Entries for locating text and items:
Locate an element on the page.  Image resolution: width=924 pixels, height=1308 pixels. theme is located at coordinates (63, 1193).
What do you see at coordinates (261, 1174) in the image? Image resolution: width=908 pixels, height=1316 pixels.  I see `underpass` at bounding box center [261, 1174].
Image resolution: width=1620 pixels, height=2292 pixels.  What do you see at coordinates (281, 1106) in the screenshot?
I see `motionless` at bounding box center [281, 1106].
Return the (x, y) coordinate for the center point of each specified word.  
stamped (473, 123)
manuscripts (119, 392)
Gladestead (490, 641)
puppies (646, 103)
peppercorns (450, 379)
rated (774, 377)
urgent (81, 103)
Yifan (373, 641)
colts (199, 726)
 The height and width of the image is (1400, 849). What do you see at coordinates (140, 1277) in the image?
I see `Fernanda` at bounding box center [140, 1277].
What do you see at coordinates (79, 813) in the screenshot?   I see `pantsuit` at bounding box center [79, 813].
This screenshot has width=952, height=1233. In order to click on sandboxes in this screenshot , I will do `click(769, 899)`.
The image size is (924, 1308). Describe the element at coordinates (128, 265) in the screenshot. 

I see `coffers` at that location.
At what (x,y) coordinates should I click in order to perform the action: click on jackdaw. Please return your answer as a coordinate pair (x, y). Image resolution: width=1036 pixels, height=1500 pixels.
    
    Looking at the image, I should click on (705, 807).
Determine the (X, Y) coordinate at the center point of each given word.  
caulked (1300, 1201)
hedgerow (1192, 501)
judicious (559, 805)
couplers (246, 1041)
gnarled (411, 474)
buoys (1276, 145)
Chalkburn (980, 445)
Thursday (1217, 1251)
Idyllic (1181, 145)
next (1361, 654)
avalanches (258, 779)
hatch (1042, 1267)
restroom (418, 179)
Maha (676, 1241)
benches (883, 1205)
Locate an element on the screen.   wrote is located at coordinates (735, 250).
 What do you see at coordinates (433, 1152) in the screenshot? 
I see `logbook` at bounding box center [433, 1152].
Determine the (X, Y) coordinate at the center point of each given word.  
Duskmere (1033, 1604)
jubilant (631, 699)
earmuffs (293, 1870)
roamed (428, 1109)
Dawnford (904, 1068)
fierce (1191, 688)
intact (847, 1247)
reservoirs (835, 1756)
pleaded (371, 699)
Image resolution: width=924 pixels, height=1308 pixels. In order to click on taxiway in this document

Stated exercise
List every line in the entries above that contains the string "click", with letter case counting.

Final result
This screenshot has width=952, height=1233. In order to click on sandboxes in this screenshot , I will do `click(769, 899)`.
At what (x,y) coordinates should I click in order to perform the action: click on jackdaw. Please return your answer as a coordinate pair (x, y). Image resolution: width=1036 pixels, height=1500 pixels.
    Looking at the image, I should click on (705, 807).
Image resolution: width=924 pixels, height=1308 pixels. In order to click on taxiway in this document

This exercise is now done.